◆ **Description of the task**: Recast the notation in the material below as a JSON list of strings, one string per line, with blank lines omitted and the picture markers left out.

● ● ● ● ● ● ●

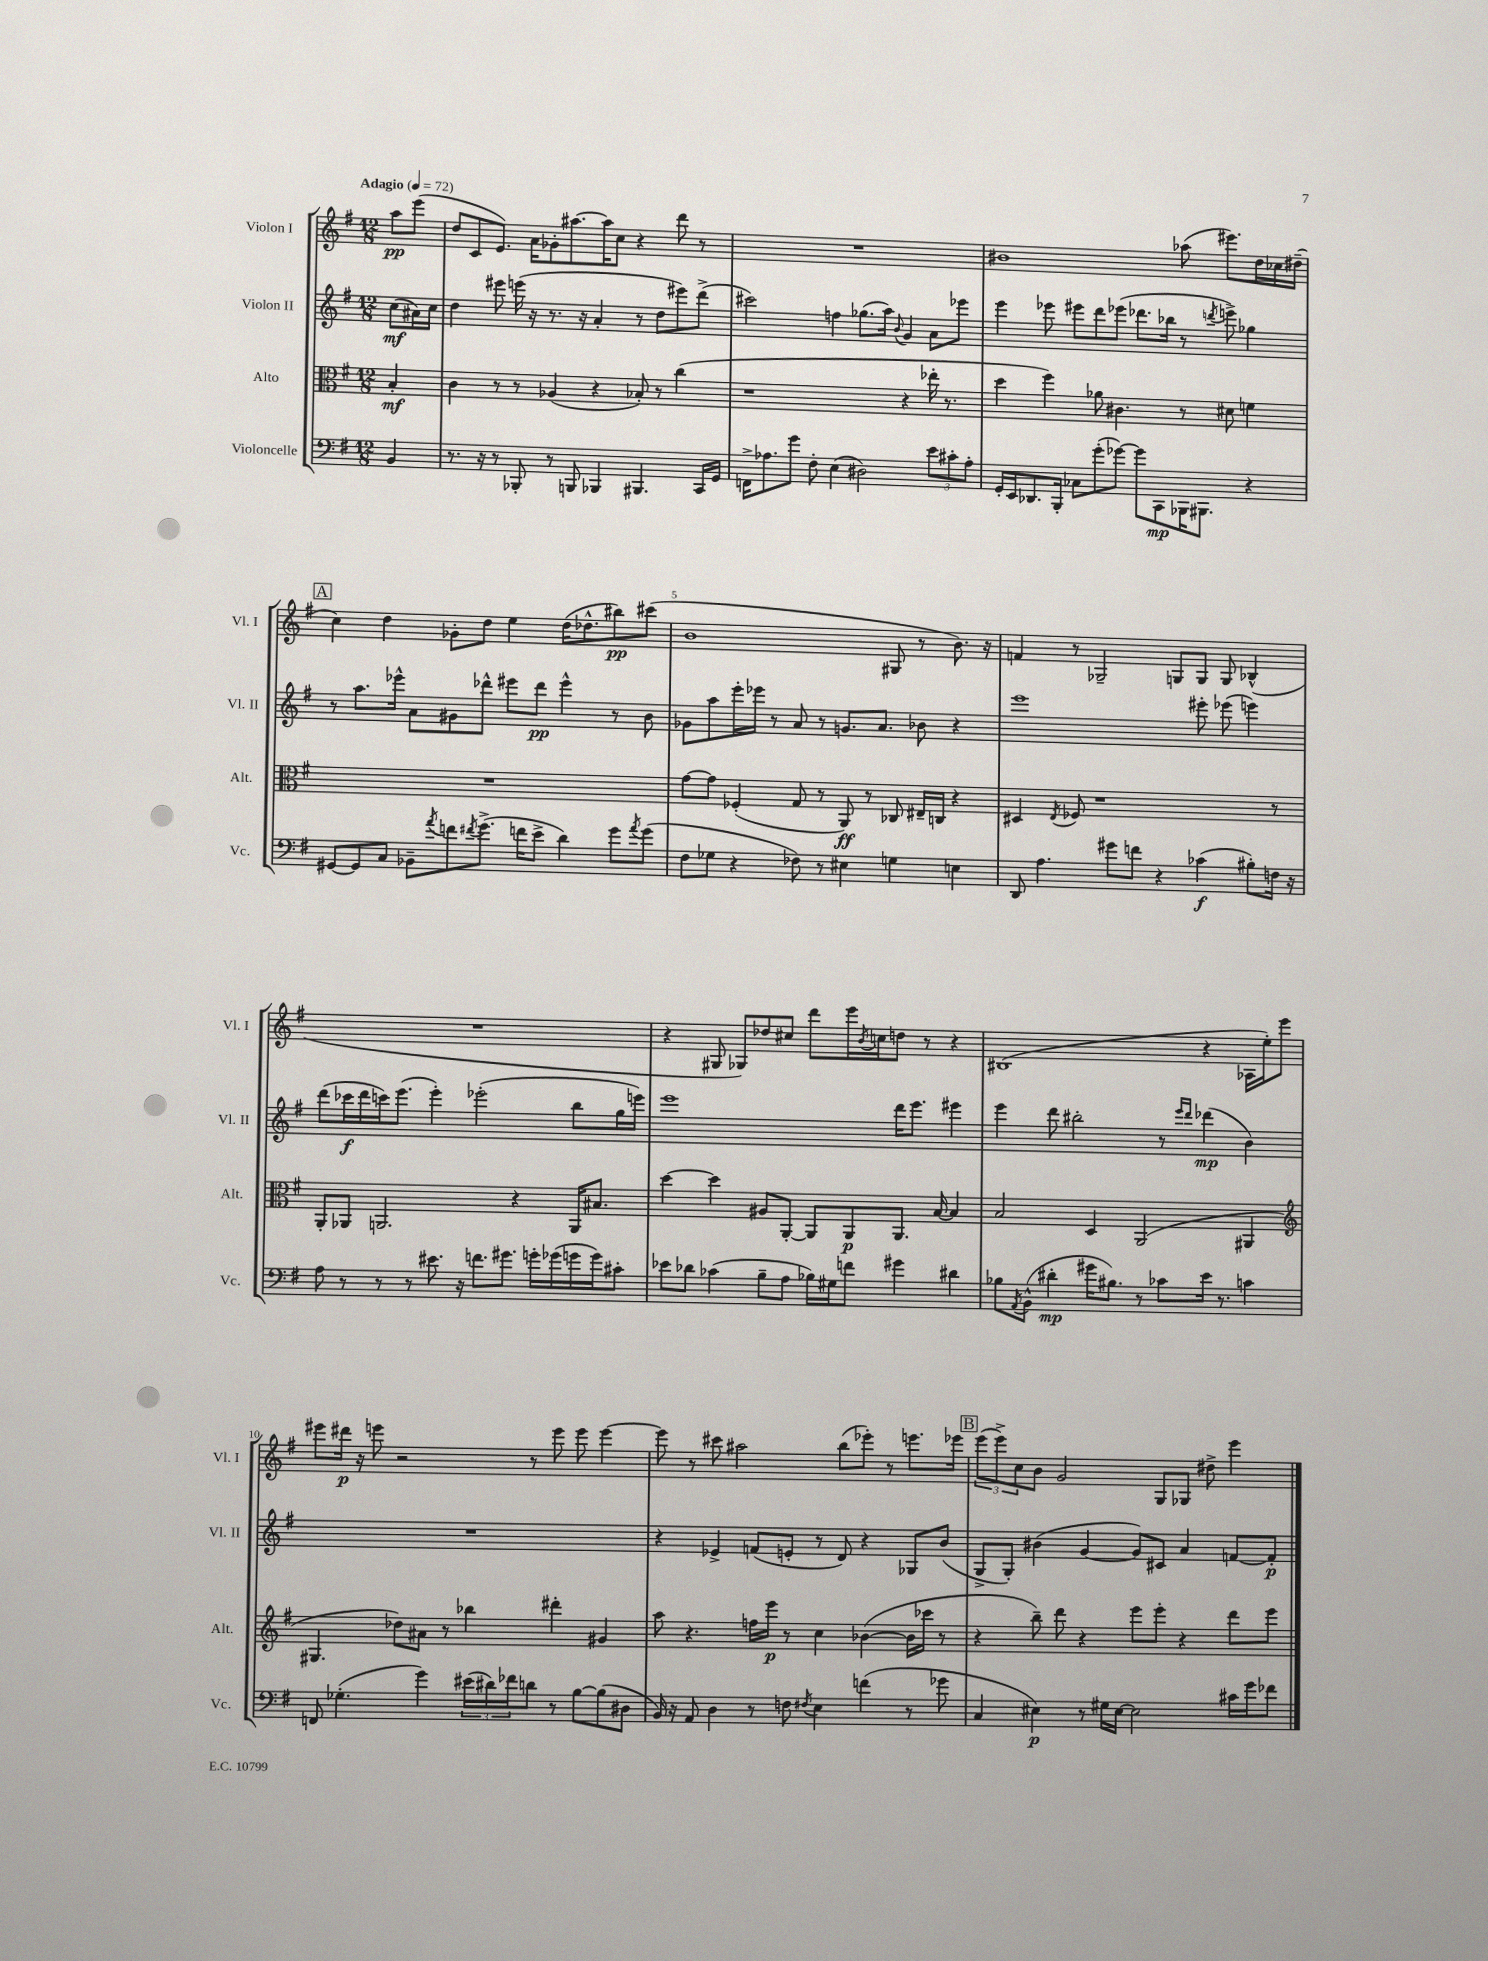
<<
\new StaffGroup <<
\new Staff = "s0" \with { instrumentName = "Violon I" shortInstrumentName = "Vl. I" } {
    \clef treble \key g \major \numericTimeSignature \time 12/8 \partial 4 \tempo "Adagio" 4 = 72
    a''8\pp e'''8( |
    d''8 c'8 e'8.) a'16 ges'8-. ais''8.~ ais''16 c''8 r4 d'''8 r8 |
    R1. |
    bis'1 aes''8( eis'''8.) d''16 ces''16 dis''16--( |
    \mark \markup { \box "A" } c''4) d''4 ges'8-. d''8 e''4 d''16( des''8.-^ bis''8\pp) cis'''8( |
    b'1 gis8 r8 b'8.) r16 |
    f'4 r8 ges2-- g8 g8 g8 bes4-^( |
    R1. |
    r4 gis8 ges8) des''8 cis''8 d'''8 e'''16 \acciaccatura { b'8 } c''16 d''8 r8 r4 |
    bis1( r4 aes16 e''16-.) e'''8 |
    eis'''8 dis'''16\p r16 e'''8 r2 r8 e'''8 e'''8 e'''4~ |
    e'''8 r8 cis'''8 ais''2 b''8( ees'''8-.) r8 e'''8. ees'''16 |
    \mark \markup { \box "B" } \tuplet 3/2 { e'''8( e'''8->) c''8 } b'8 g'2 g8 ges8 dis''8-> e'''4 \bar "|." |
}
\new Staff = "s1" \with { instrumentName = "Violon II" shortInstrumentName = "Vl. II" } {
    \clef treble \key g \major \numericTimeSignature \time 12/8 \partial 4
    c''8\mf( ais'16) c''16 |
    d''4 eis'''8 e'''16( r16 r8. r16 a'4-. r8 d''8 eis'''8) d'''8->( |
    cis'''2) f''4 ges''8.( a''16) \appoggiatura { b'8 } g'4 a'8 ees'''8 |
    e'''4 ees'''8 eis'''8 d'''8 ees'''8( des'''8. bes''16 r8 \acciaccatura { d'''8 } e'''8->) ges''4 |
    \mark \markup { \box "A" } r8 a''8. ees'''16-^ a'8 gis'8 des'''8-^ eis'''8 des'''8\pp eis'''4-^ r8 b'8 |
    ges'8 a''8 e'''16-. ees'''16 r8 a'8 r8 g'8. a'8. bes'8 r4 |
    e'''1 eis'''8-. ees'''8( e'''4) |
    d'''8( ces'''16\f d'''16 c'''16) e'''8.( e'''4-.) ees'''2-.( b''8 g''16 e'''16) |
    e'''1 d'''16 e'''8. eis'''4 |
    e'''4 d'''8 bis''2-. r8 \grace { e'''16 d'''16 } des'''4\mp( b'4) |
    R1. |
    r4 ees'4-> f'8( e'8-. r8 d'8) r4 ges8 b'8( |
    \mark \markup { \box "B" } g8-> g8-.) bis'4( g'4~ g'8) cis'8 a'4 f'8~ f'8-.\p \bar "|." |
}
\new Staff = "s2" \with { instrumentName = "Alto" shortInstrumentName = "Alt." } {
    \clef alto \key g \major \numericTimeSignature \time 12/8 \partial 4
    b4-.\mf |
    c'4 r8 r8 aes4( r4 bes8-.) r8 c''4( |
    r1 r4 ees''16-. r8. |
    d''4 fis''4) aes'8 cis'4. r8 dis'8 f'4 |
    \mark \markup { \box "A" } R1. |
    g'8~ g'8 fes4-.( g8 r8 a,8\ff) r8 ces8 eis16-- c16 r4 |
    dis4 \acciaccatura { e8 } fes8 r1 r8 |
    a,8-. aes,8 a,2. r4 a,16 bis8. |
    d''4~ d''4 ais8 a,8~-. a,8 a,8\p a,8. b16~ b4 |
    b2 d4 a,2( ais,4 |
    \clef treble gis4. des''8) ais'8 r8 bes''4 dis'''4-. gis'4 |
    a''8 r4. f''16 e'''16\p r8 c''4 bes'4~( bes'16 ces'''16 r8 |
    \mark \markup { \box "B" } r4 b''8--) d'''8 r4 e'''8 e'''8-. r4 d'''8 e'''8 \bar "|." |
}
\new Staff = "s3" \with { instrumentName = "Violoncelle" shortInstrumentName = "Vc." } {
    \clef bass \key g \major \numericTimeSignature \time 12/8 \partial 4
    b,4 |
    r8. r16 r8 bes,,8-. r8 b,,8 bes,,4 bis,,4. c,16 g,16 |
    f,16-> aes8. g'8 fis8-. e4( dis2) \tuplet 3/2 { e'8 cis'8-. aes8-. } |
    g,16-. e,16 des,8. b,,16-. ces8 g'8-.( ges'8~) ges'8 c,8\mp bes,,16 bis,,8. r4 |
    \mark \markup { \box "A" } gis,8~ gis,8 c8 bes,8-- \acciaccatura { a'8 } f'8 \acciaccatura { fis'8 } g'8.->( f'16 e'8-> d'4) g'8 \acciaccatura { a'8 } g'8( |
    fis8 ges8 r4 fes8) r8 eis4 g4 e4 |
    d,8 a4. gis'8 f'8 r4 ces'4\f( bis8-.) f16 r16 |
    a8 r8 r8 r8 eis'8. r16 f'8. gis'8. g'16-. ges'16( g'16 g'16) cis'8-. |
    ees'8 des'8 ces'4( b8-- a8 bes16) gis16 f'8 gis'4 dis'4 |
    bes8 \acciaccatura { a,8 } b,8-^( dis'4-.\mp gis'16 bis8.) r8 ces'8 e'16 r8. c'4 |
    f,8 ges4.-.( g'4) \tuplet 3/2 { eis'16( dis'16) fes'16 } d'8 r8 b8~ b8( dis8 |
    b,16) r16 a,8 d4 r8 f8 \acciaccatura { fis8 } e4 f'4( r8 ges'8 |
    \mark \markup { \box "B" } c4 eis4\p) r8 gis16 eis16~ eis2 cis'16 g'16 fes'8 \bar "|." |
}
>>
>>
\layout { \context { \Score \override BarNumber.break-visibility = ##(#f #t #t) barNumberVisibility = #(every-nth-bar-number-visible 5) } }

● ● ● ● ● ● ●

◆ **Output for this task**:
[
  "<<",
  "\\new StaffGroup <<",
  "\\new Staff = \"s0\" \\with { instrumentName = \"Violon I\" shortInstrumentName = \"Vl. I\" } {",
  "    \\clef treble \\key g \\major \\numericTimeSignature \\time 12/8 \\partial 4 \\tempo \"Adagio\" 4 = 72",
  "    a''8\\pp e'''8( |",
  "    d''8 c'8 e'8.) a'16 ges'8-. ais''8.~ ais''16 c''8 r4 d'''8 r8 |",
  "    R1. |",
  "    bis'1 aes''8( eis'''8.) d''16 ces''16 dis''16--( |",
  "    \\mark \\markup { \\box \"A\" } c''4) d''4 ges'8-. d''8 e''4 d''16( des''8.-^ bis''8\\pp) cis'''8( |",
  "    b'1 gis8 r8 b'8.) r16 |",
  "    f'4 r8 ges2-- g8 g8 g8 bes4-^( |",
  "    R1. |",
  "    r4 gis8 ges8) des''8 cis''8 d'''8 e'''16 \\acciaccatura { b'8 } c''16 d''8 r8 r4 |",
  "    bis1( r4 aes16 e''16-.) e'''8 |",
  "    eis'''8 dis'''16\\p r16 e'''8 r2 r8 e'''8 e'''8 e'''4~ |",
  "    e'''8 r8 cis'''8 ais''2 b''8( ees'''8-.) r8 e'''8. ees'''16 |",
  "    \\mark \\markup { \\box \"B\" } \\tuplet 3/2 { e'''8( e'''8->) c''8 } b'8 g'2 g8 ges8 dis''8-> e'''4 \\bar \"|.\" |",
  "}",
  "\\new Staff = \"s1\" \\with { instrumentName = \"Violon II\" shortInstrumentName = \"Vl. II\" } {",
  "    \\clef treble \\key g \\major \\numericTimeSignature \\time 12/8 \\partial 4",
  "    c''8\\mf( ais'16) c''16 |",
  "    d''4 eis'''8 e'''16( r16 r8. r16 a'4-. r8 d''8 eis'''8) d'''8->( |",
  "    cis'''2) f''4 ges''8.( a''16) \\appoggiatura { b'8 } g'4 a'8 ees'''8 |",
  "    e'''4 ees'''8 eis'''8 d'''8 ees'''8( des'''8. bes''16 r8 \\acciaccatura { d'''8 } e'''8->) ges''4 |",
  "    \\mark \\markup { \\box \"A\" } r8 a''8. ees'''16-^ a'8 gis'8 des'''8-^ eis'''8 des'''8\\pp eis'''4-^ r8 b'8 |",
  "    ges'8 a''8 e'''16-. ees'''16 r8 a'8 r8 g'8. a'8. bes'8 r4 |",
  "    e'''1 eis'''8-. ees'''8( e'''4) |",
  "    d'''8( ces'''16\\f d'''16 c'''16) e'''8.( e'''4-.) ees'''2-.( b''8 g''16 e'''16) |",
  "    e'''1 d'''16 e'''8. eis'''4 |",
  "    e'''4 d'''8 bis''2-. r8 \\grace { e'''16 d'''16 } des'''4\\mp( b'4) |",
  "    R1. |",
  "    r4 ees'4-> f'8( e'8-. r8 d'8) r4 ges8 b'8( |",
  "    \\mark \\markup { \\box \"B\" } g8-> g8-.) bis'4( g'4~ g'8) cis'8 a'4 f'8~ f'8-.\\p \\bar \"|.\" |",
  "}",
  "\\new Staff = \"s2\" \\with { instrumentName = \"Alto\" shortInstrumentName = \"Alt.\" } {",
  "    \\clef alto \\key g \\major \\numericTimeSignature \\time 12/8 \\partial 4",
  "    b4-.\\mf |",
  "    c'4 r8 r8 aes4( r4 bes8-.) r8 c''4( |",
  "    r1 r4 ees''16-. r8. |",
  "    d''4 fis''4) aes'8 cis'4. r8 dis'8 f'4 |",
  "    \\mark \\markup { \\box \"A\" } R1. |",
  "    g'8~ g'8 fes4-.( g8 r8 a,8\\ff) r8 ces8 eis16-- c16 r4 |",
  "    dis4 \\acciaccatura { e8 } fes8 r1 r8 |",
  "    a,8-. aes,8 a,2. r4 a,16 bis8. |",
  "    d''4~ d''4 ais8 a,8~-. a,8 a,8\\p a,8. b16~ b4 |",
  "    b2 d4 a,2( ais,4 |",
  "    \\clef treble gis4. des''8) ais'8 r8 bes''4 dis'''4-. gis'4 |",
  "    a''8 r4. f''16 e'''16\\p r8 c''4 bes'4~( bes'16 ces'''16 r8 |",
  "    \\mark \\markup { \\box \"B\" } r4 b''8--) d'''8 r4 e'''8 e'''8-. r4 d'''8 e'''8 \\bar \"|.\" |",
  "}",
  "\\new Staff = \"s3\" \\with { instrumentName = \"Violoncelle\" shortInstrumentName = \"Vc.\" } {",
  "    \\clef bass \\key g \\major \\numericTimeSignature \\time 12/8 \\partial 4",
  "    b,4 |",
  "    r8. r16 r8 bes,,8-. r8 b,,8 bes,,4 bis,,4. c,16 g,16 |",
  "    f,16-> aes8. g'8 fis8-. e4( dis2) \\tuplet 3/2 { e'8 cis'8-. aes8-. } |",
  "    g,16-. e,16 des,8. b,,16-. ces8 g'8-.( ges'8~) ges'8 c,8\\mp bes,,16 bis,,8. r4 |",
  "    \\mark \\markup { \\box \"A\" } gis,8~ gis,8 c8 bes,8-- \\acciaccatura { a'8 } f'8 \\acciaccatura { fis'8 } g'8.->( f'16 e'8-> d'4) g'8 \\acciaccatura { a'8 } g'8( |",
  "    fis8 ges8 r4 fes8) r8 eis4 g4 e4 |",
  "    d,8 a4. gis'8 f'8 r4 ces'4\\f( bis8-.) f16 r16 |",
  "    a8 r8 r8 r8 eis'8. r16 f'8. gis'8. g'16-. ges'16( g'16 g'16) cis'8-. |",
  "    ees'8 des'8 ces'4( b8-- a8 bes16) gis16 f'8 gis'4 dis'4 |",
  "    bes8 \\acciaccatura { a,8 } b,8-^( dis'4-.\\mp gis'16 bis8.) r8 ces'8 e'16 r8. c'4 |",
  "    f,8 ges4.-.( g'4) \\tuplet 3/2 { eis'16( dis'16) fes'16 } d'8 r8 b8~ b8( dis8 |",
  "    b,16) r16 a,8 d4 r8 f8 \\acciaccatura { fis8 } e4 f'4( r8 ges'8 |",
  "    \\mark \\markup { \\box \"B\" } c4 eis4\\p) r8 gis16 eis16~ eis2 cis'16 g'16 fes'8 \\bar \"|.\" |",
  "}",
  ">>",
  ">>",
  "\\layout { \\context { \\Score \\override BarNumber.break-visibility = ##(#f #t #t) barNumberVisibility = #(every-nth-bar-number-visible 5) } }"
]